Dataset excerpts
-=-=-=-=-
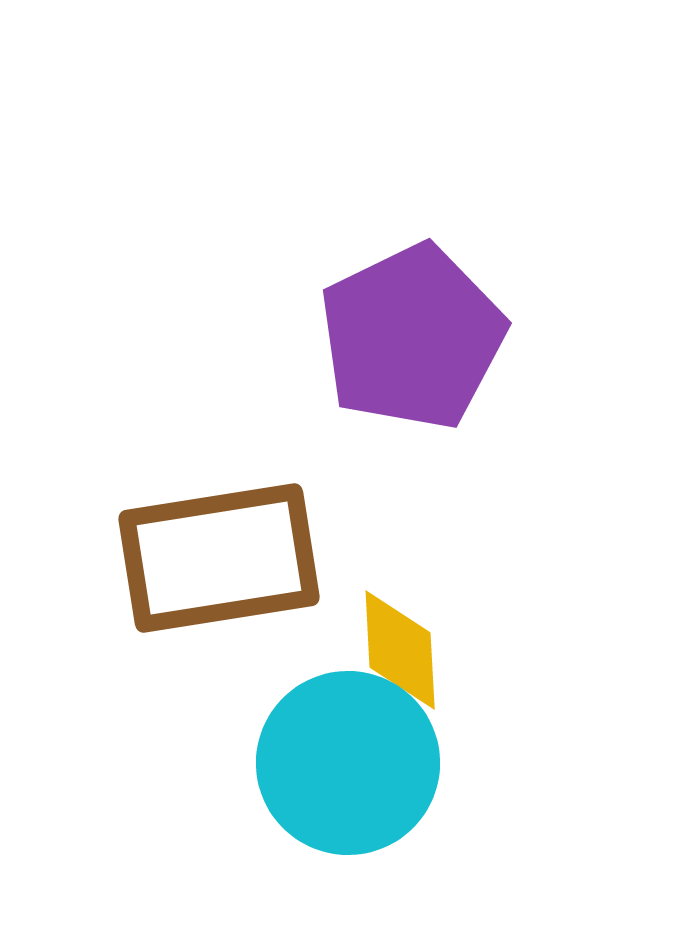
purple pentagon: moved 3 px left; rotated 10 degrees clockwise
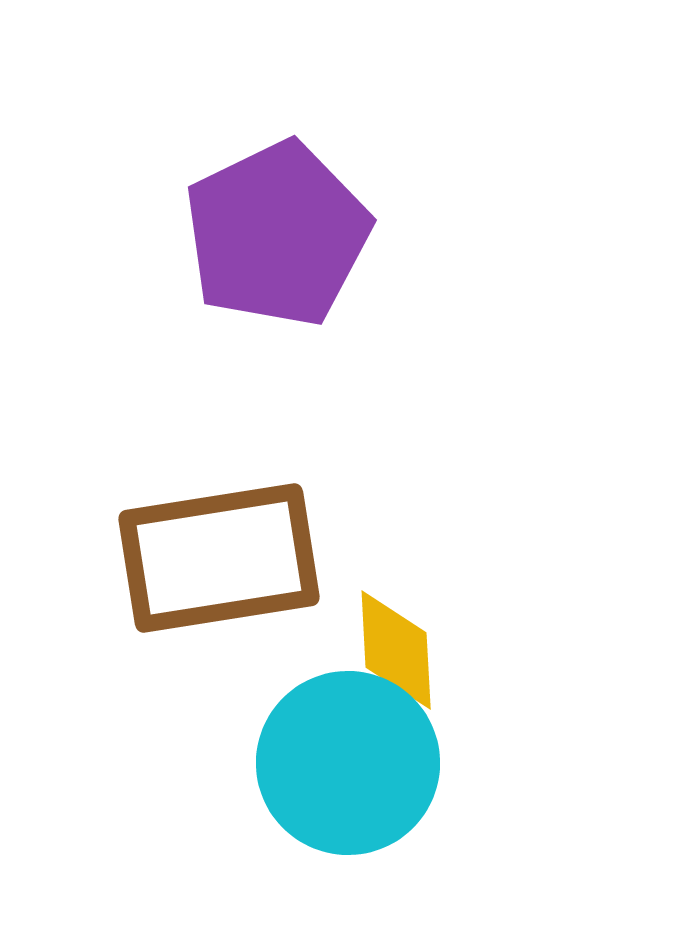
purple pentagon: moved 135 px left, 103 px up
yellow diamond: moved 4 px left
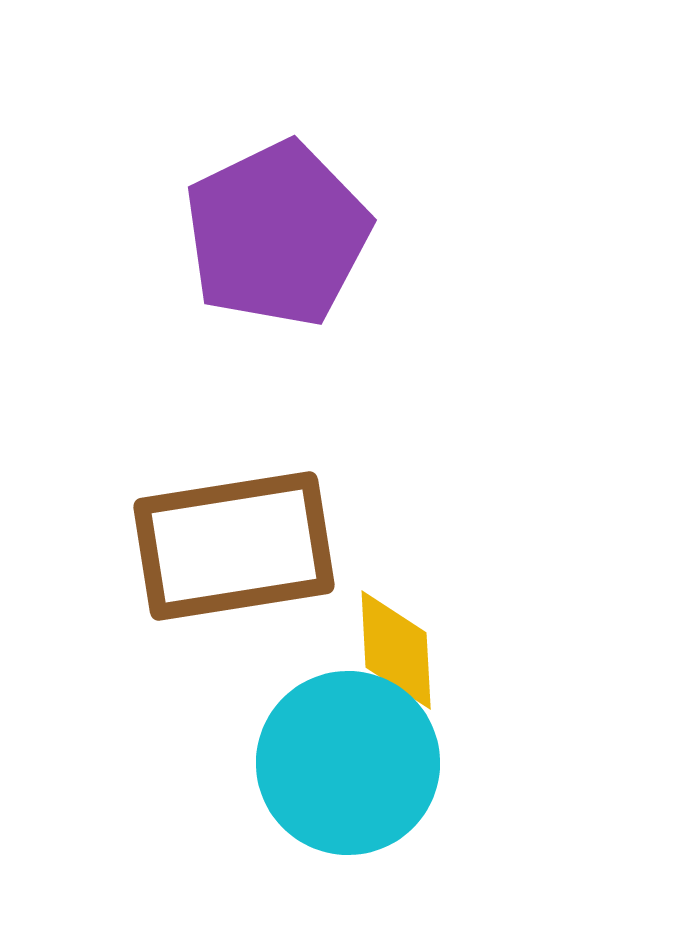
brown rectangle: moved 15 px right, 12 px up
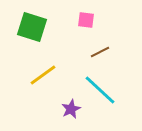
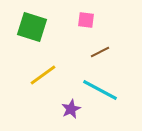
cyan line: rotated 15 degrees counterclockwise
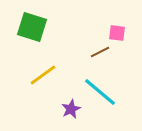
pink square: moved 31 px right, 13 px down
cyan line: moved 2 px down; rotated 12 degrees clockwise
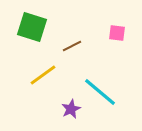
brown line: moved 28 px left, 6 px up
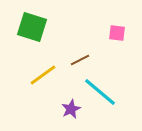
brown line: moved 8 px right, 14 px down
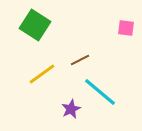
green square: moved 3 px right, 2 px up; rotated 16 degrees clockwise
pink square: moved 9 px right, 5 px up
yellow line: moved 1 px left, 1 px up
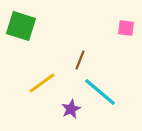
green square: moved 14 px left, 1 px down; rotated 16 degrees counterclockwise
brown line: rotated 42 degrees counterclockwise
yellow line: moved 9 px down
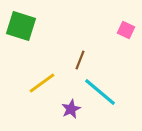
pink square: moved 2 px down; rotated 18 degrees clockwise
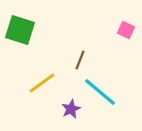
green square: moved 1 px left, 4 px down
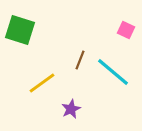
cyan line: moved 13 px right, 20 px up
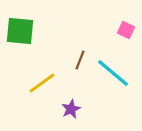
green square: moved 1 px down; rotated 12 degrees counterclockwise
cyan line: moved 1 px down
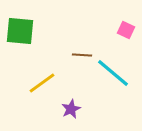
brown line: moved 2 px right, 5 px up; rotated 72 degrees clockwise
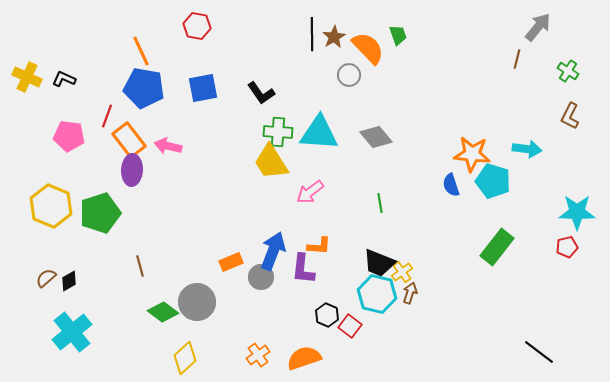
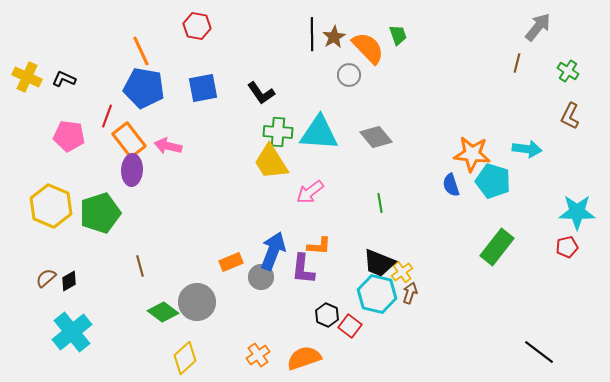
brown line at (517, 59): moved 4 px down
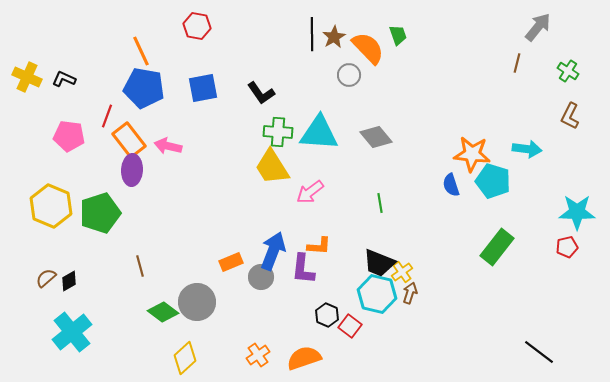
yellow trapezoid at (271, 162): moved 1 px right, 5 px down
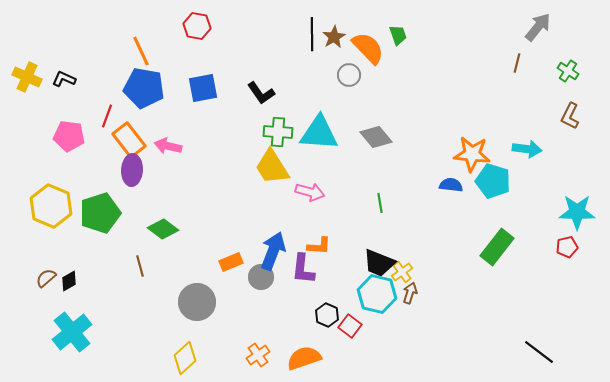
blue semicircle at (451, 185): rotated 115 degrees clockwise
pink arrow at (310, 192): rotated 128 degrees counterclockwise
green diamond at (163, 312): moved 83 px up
-=-=-=-=-
Can you edit the entries above so that each "counterclockwise" reads "anticlockwise", leave everything else unchanged, and leave out the picture lines?

purple pentagon: moved 3 px left; rotated 10 degrees clockwise
purple pentagon: moved 135 px left, 103 px up
yellow diamond: moved 4 px left
brown rectangle: moved 15 px right, 12 px up
cyan line: rotated 15 degrees anticlockwise
pink square: moved 31 px right, 13 px down
cyan line: moved 2 px down; rotated 12 degrees clockwise
brown line: moved 28 px left, 6 px up
brown line: moved 8 px right, 14 px down
green square: moved 3 px right, 2 px up; rotated 16 degrees clockwise
pink square: moved 9 px right, 5 px up
yellow line: moved 1 px left, 1 px up
green square: moved 14 px left, 1 px down; rotated 16 degrees anticlockwise
brown line: rotated 42 degrees anticlockwise
yellow line: moved 9 px down
pink square: moved 2 px down; rotated 18 degrees clockwise
green square: moved 1 px left, 4 px down
cyan line: moved 13 px right, 20 px up
green square: moved 1 px down; rotated 12 degrees anticlockwise
cyan line: moved 1 px down
brown line: moved 2 px right, 5 px up; rotated 72 degrees clockwise
brown line at (517, 59): moved 4 px down
yellow trapezoid at (271, 162): moved 1 px right, 5 px down
blue semicircle at (451, 185): rotated 115 degrees clockwise
pink arrow at (310, 192): rotated 128 degrees anticlockwise
green diamond at (163, 312): moved 83 px up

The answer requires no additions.